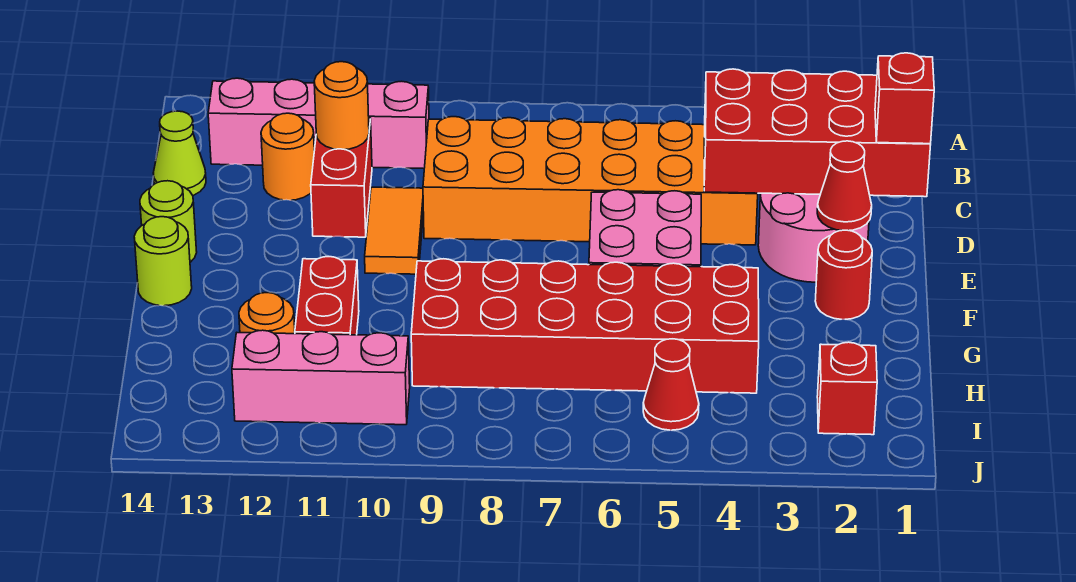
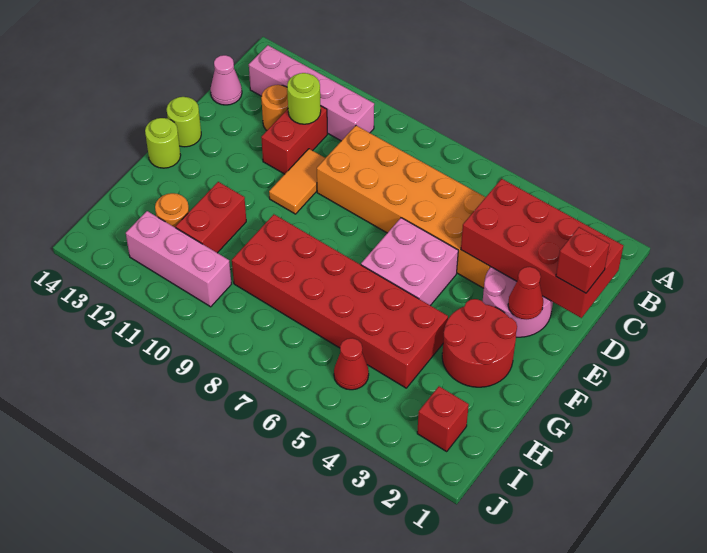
orange round brick C11 level 2 -> lime round brick C11 level 2
lime cone C14 level 1 -> pink cone C14 level 1
red round brick F2 level 1 -> red round brick F2:G3 level 1

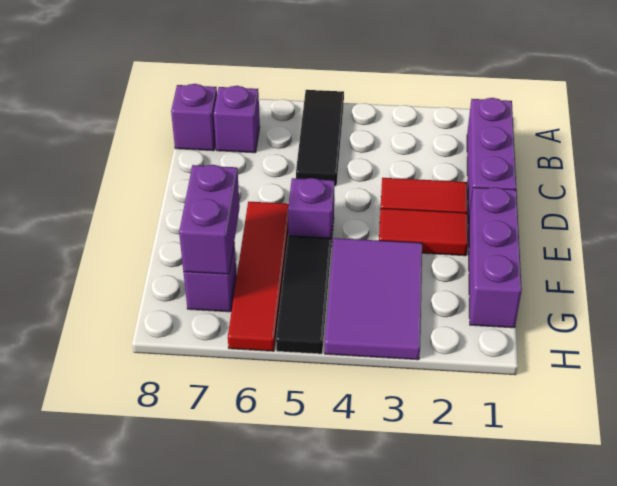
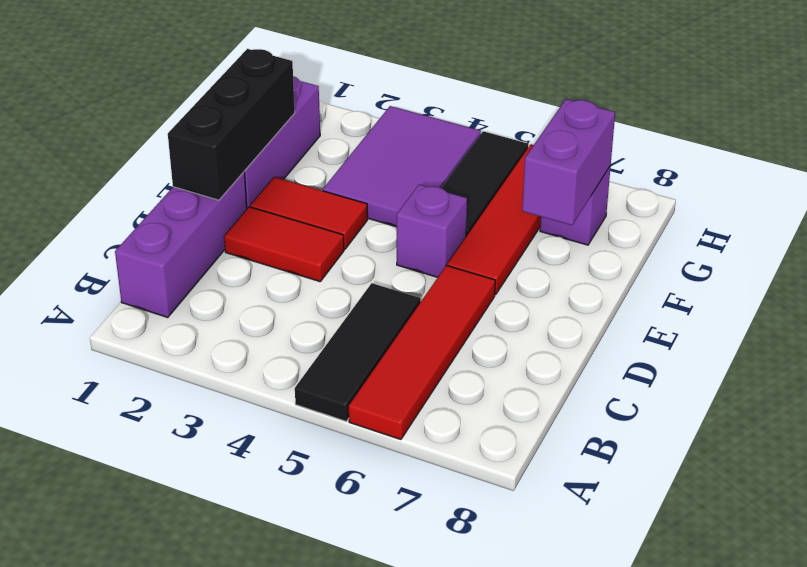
none -> red tile A6:D6 level 1
purple brick B7 level 1 -> none
purple brick B8 level 1 -> none
none -> black brick D1:F1 level 2

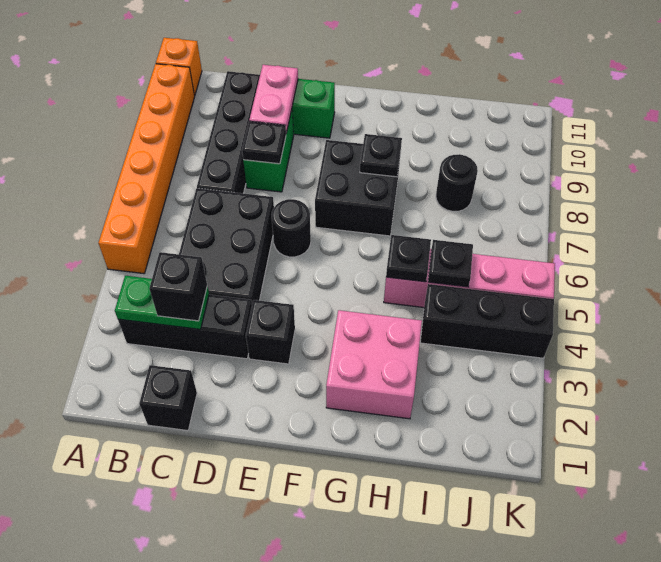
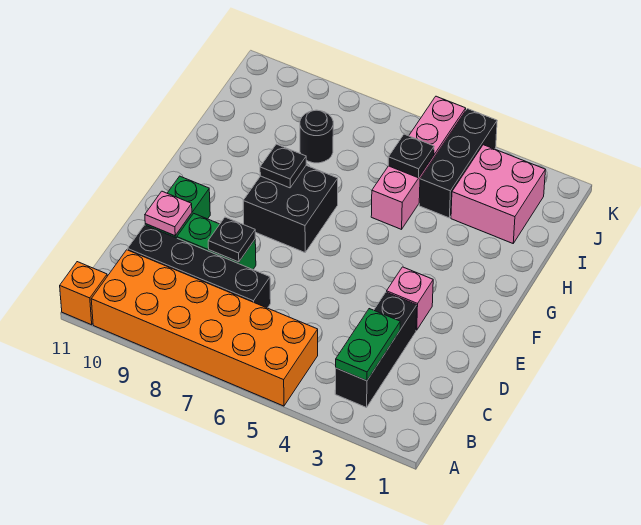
orange brick A5:A10 level 1 -> orange brick A5:B10 level 1
black brick C1 level 1 -> none
black brick C3 level 3 -> none
black brick C4:D6 level 1 -> none
pink plate D9:D10 level 2 -> pink plate D10 level 2
black brick E3 level 1 -> pink brick E3 level 1
black round brick E6 level 1 -> none
pink brick G2:H3 level 1 -> pink brick I2:J3 level 1
black plate H5 level 2 -> none

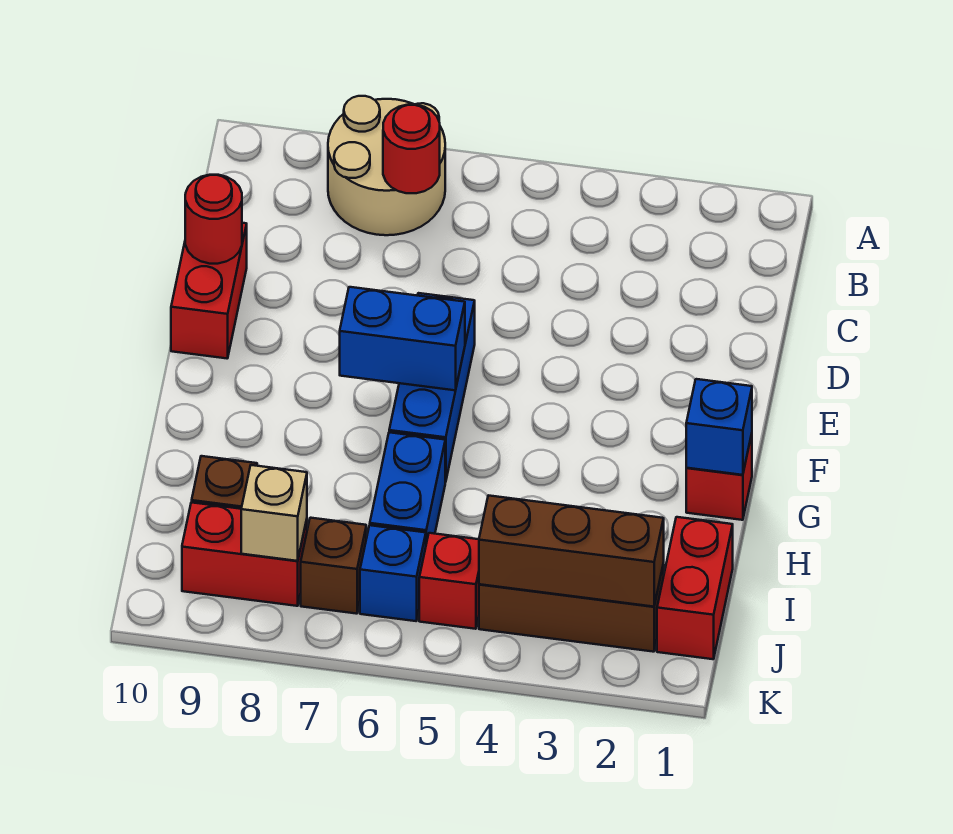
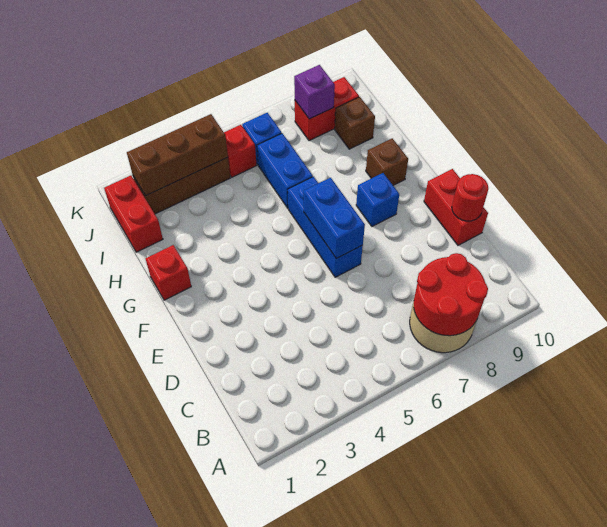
red round brick B7 level 2 -> red round brick A7:B8 level 2
blue brick F6:F7 level 2 -> blue brick E6:F6 level 2
blue brick G1 level 2 -> blue brick F8 level 1
brown brick J7 level 1 -> brown brick G9 level 1
tan brick J8 level 2 -> purple brick J8 level 2

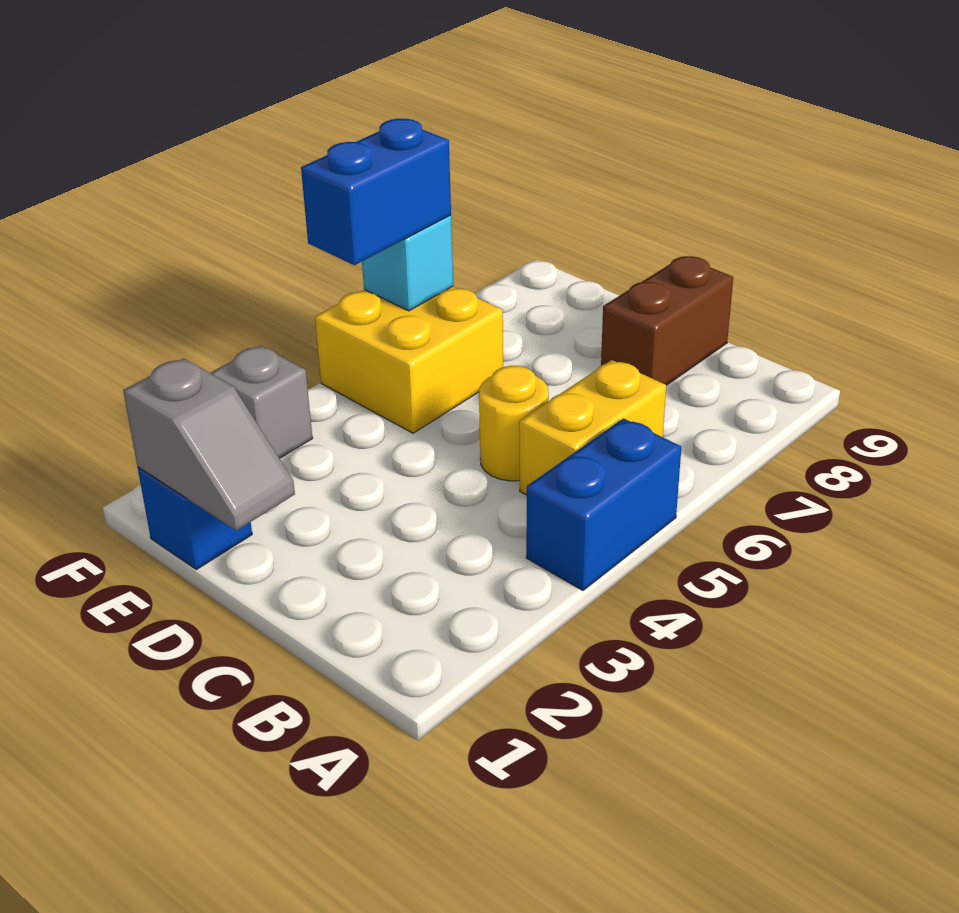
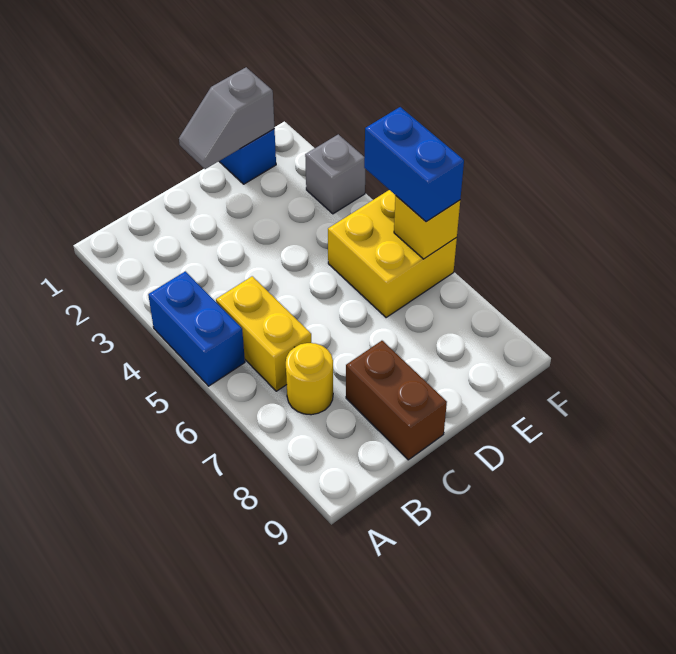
yellow round brick C5 level 1 -> yellow round brick B7 level 1
cyan brick F6 level 2 -> yellow brick F6 level 2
_____
YOUR INSTRUCTIONS
If a line falls between the one containing "black brick C4:D6 level 1 -> none" and the last line of the entries above, both included, reproduce it exactly; leave the pictures out.

THE ANSWER
black brick C4:D6 level 1 -> none
pink plate D9:D10 level 2 -> pink plate D10 level 2
black brick E3 level 1 -> pink brick E3 level 1
black round brick E6 level 1 -> none
pink brick G2:H3 level 1 -> pink brick I2:J3 level 1
black plate H5 level 2 -> none

red round brick B7 level 2 -> red round brick A7:B8 level 2
blue brick F6:F7 level 2 -> blue brick E6:F6 level 2
blue brick G1 level 2 -> blue brick F8 level 1
brown brick J7 level 1 -> brown brick G9 level 1
tan brick J8 level 2 -> purple brick J8 level 2

yellow round brick C5 level 1 -> yellow round brick B7 level 1
cyan brick F6 level 2 -> yellow brick F6 level 2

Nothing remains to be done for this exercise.